● **Work instructions**
With both ends included, repeat exactly the lines of the entries below from the one containing "pato [negro] (947, 361) -> none" down to the one containing "juguete apilable [morado]", and no others.

(Object state change records)
□ □ □ □ □ □ □

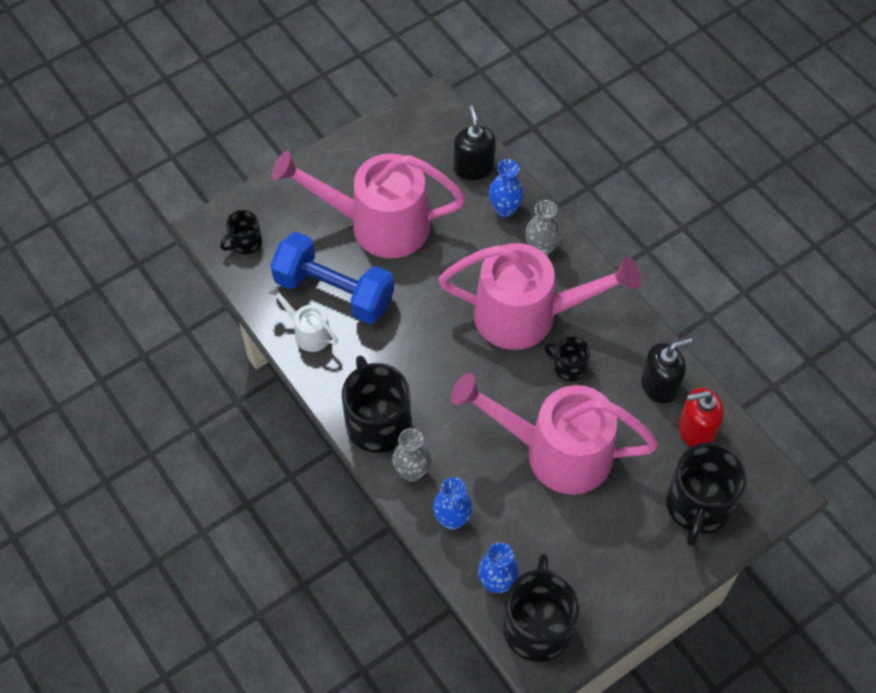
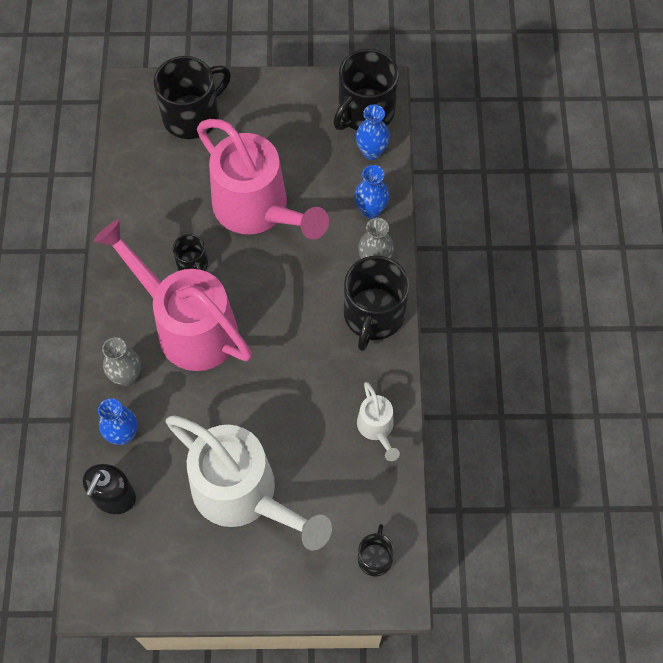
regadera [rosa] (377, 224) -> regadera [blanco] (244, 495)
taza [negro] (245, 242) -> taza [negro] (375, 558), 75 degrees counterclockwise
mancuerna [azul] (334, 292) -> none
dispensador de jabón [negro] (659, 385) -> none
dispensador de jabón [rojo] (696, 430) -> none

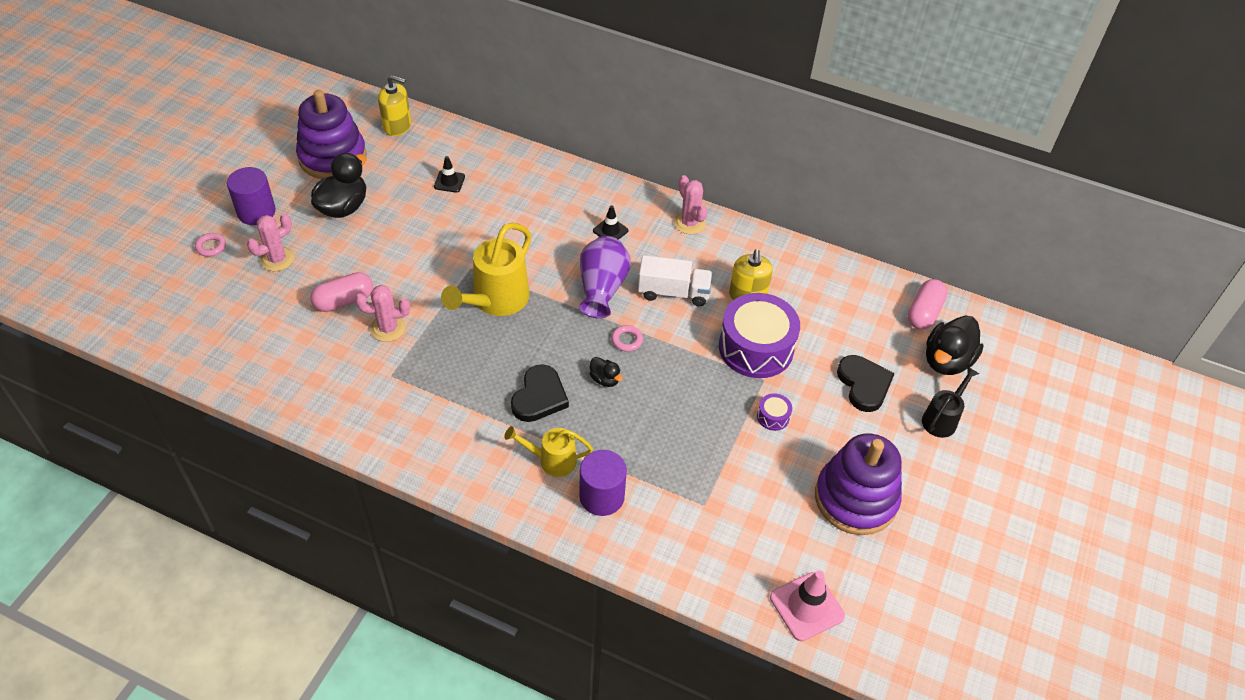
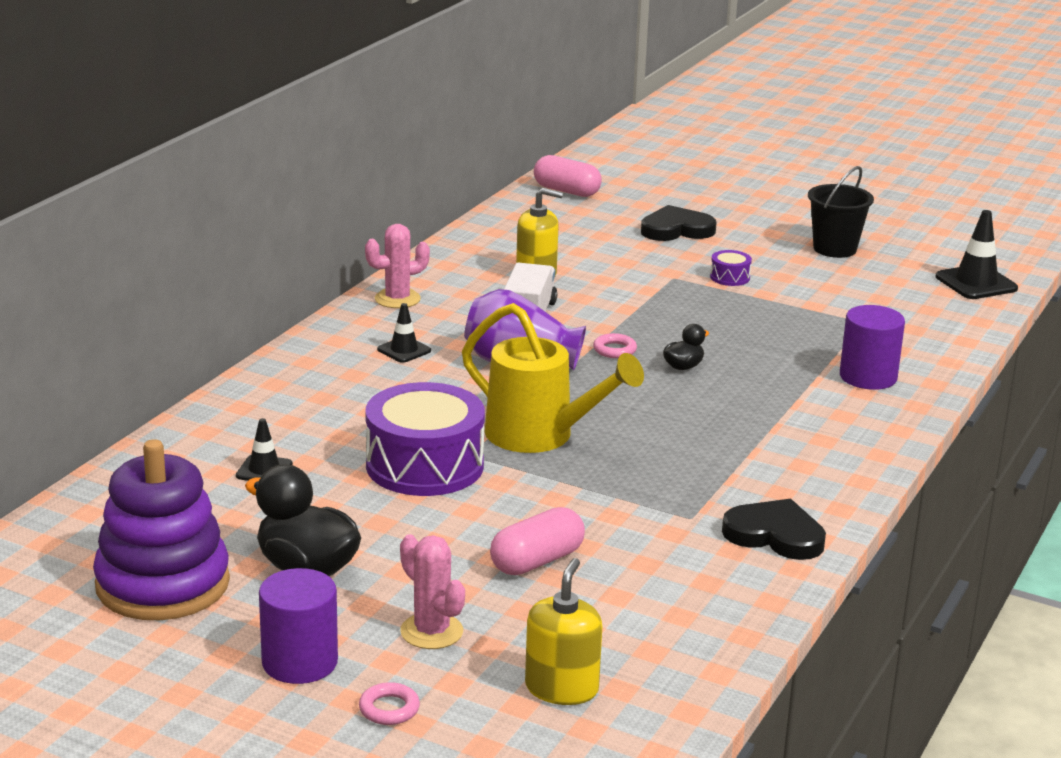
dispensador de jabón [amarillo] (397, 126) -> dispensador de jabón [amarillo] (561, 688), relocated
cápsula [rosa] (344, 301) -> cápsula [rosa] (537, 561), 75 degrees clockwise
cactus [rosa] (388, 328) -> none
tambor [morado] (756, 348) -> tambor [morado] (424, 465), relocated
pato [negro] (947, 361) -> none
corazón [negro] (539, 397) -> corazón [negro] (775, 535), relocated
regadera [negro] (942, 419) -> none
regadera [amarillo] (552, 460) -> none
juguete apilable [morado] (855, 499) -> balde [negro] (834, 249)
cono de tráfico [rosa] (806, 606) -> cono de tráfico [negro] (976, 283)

□ □ □ □ □ □ □

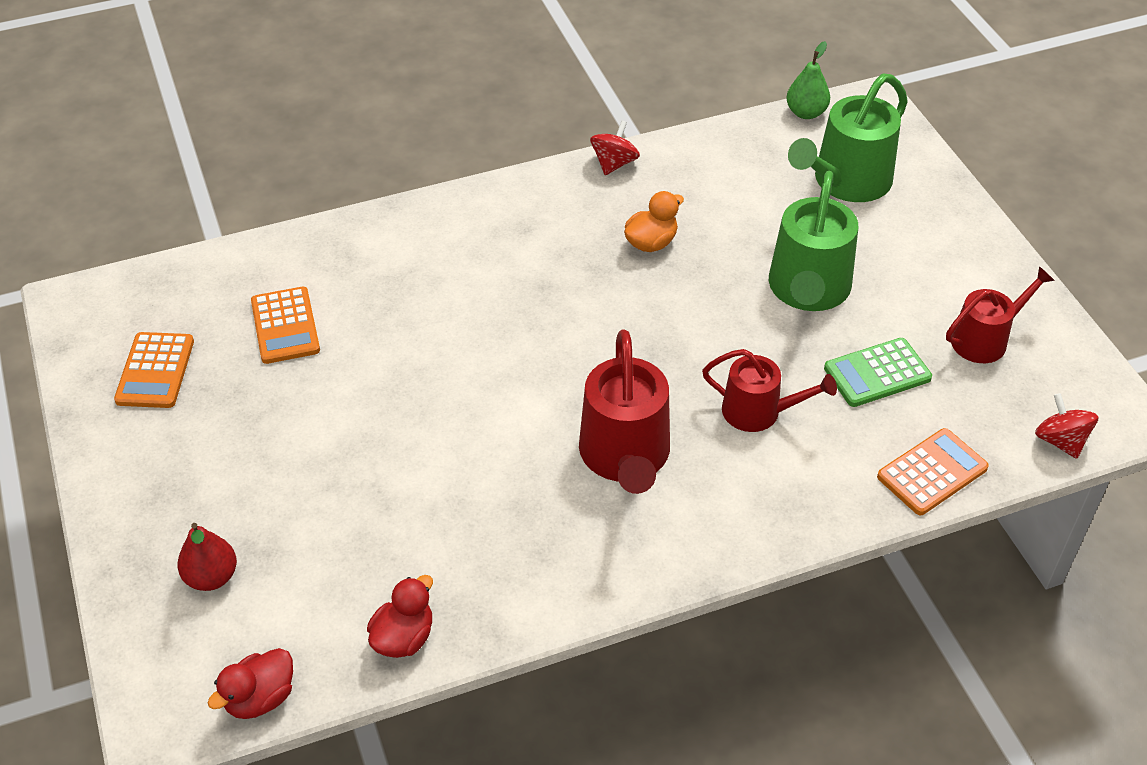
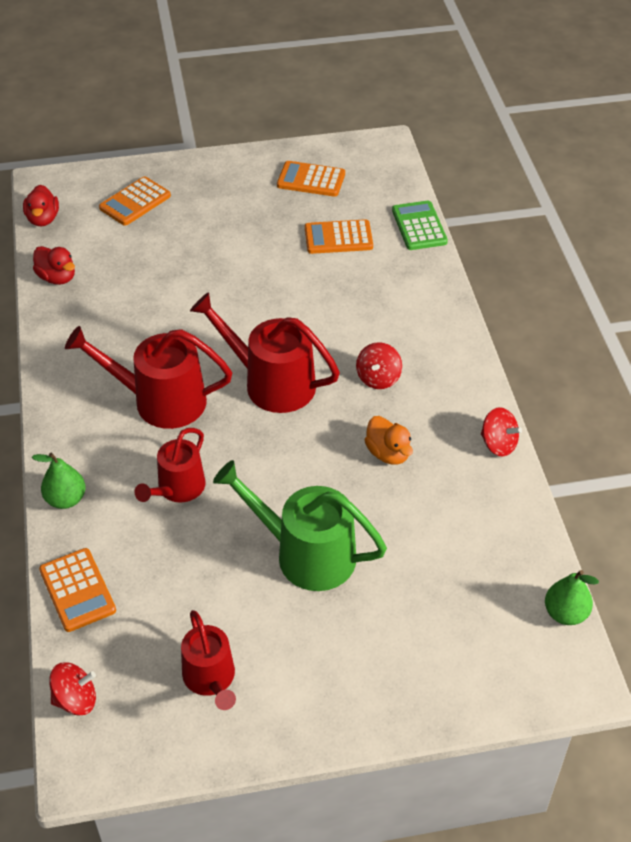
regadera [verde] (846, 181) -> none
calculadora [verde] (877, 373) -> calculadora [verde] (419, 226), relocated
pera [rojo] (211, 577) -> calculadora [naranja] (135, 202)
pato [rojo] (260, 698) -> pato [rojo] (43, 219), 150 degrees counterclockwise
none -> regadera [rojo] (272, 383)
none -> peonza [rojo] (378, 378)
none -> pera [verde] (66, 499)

□ □ □ □ □ □ □

● **Answer section**
pato [negro] (947, 361) -> none
corazón [negro] (539, 397) -> corazón [negro] (775, 535), relocated
regadera [negro] (942, 419) -> none
regadera [amarillo] (552, 460) -> none
juguete apilable [morado] (855, 499) -> balde [negro] (834, 249)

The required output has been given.